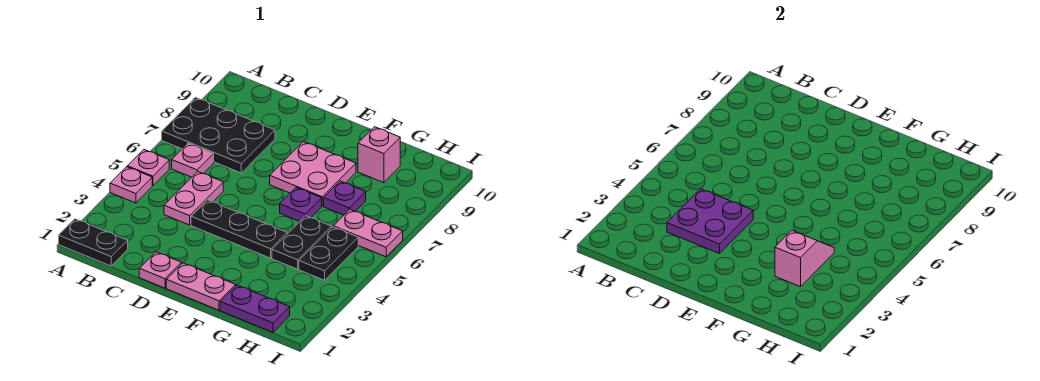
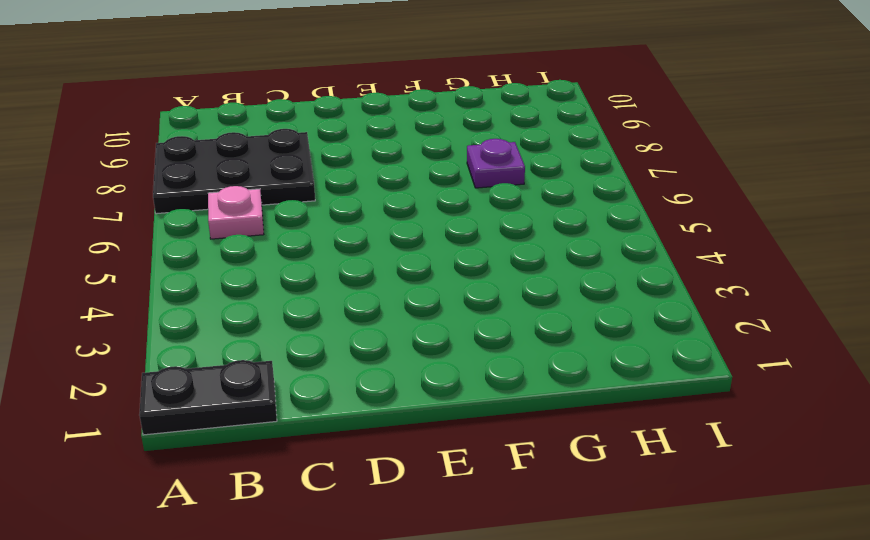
none -> pink plate A4 level 1
none -> pink plate A5 level 1
none -> pink plate C4:C5 level 1

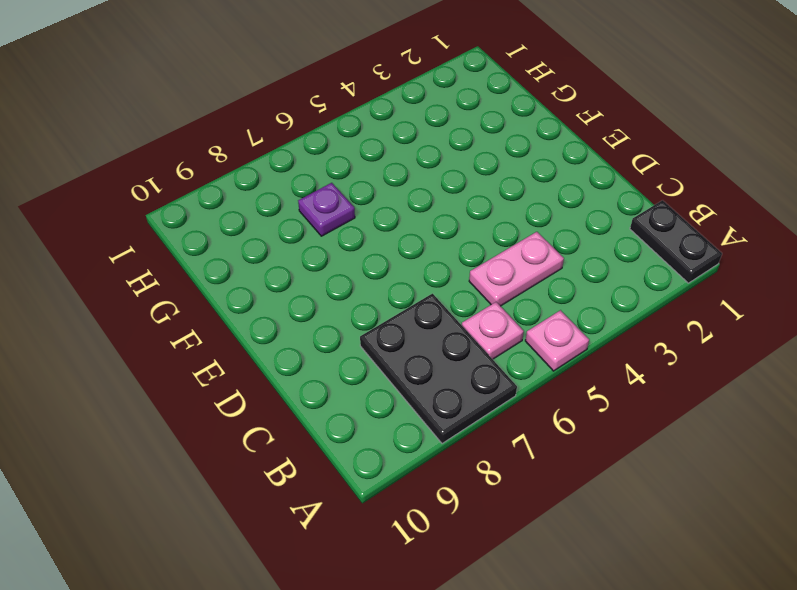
none -> pink plate A4 level 1
none -> pink plate D1 level 1
none -> black plate D4:F4 level 1

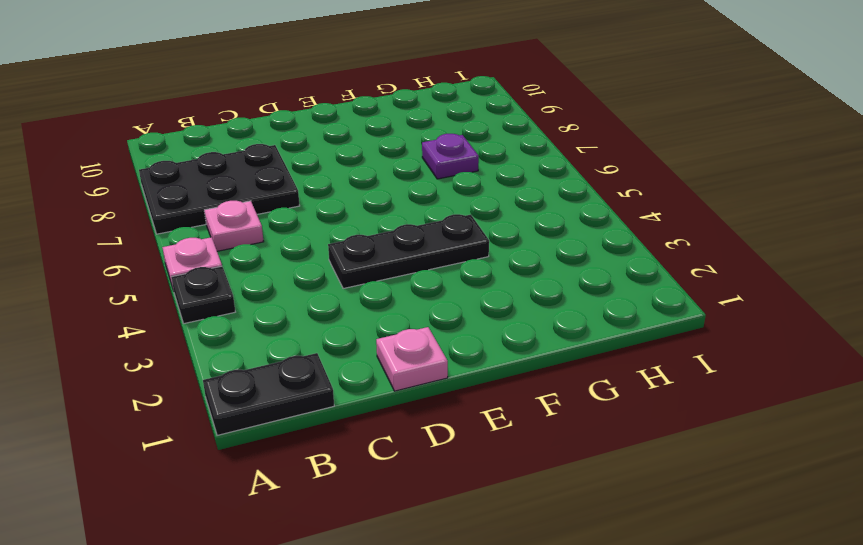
black plate A4 level 1 -> pink plate A4 level 1
none -> pink plate C4:C5 level 1
none -> pink plate E1:F1 level 1
none -> pink plate E7:F8 level 1

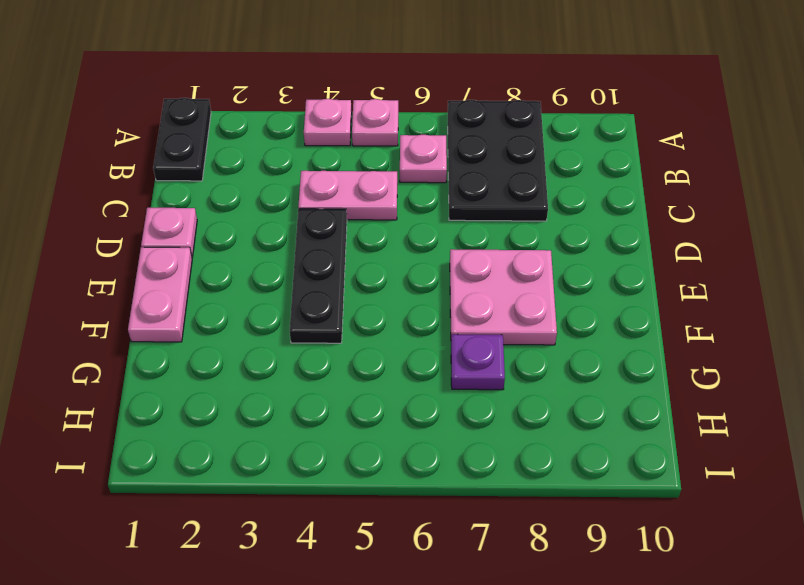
none -> purple plate F6 level 1
none -> purple plate G1:H1 level 1
none -> black plate G4:G5 level 1

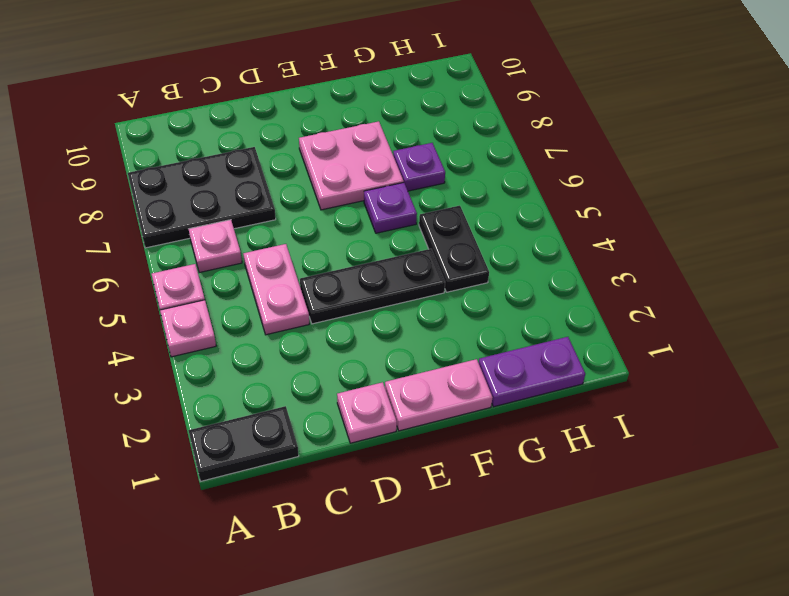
none -> pink brick G9 level 1
none -> black plate H4:H5 level 1
none -> pink plate H6:I6 level 1

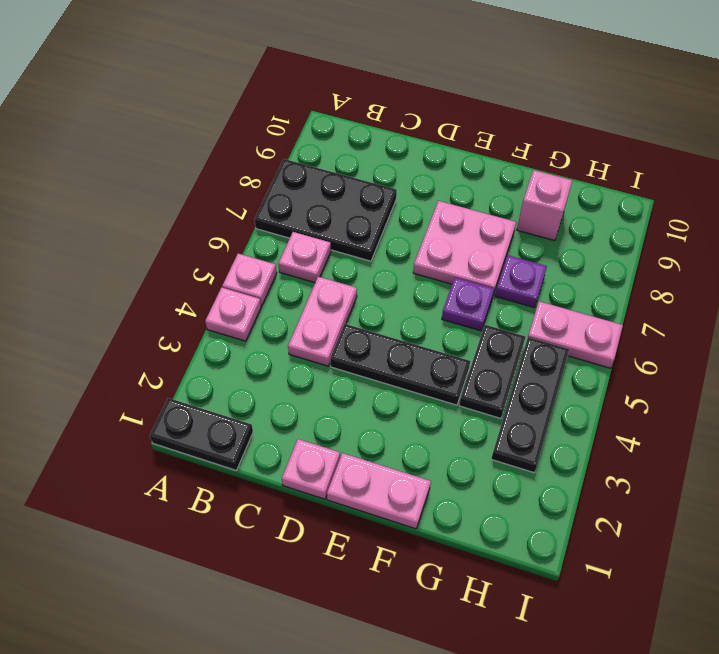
black plate H3:H5 level 1 -> black plate H4:H5 level 1
none -> purple plate G1:H1 level 1
none -> purple plate C3:D4 level 2
none -> pink slope G3:G4 level 2 top 3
━━━━
### Task item
Count how many lines in the listing above contain the word "black", and respond with only that number.

### Solution below
5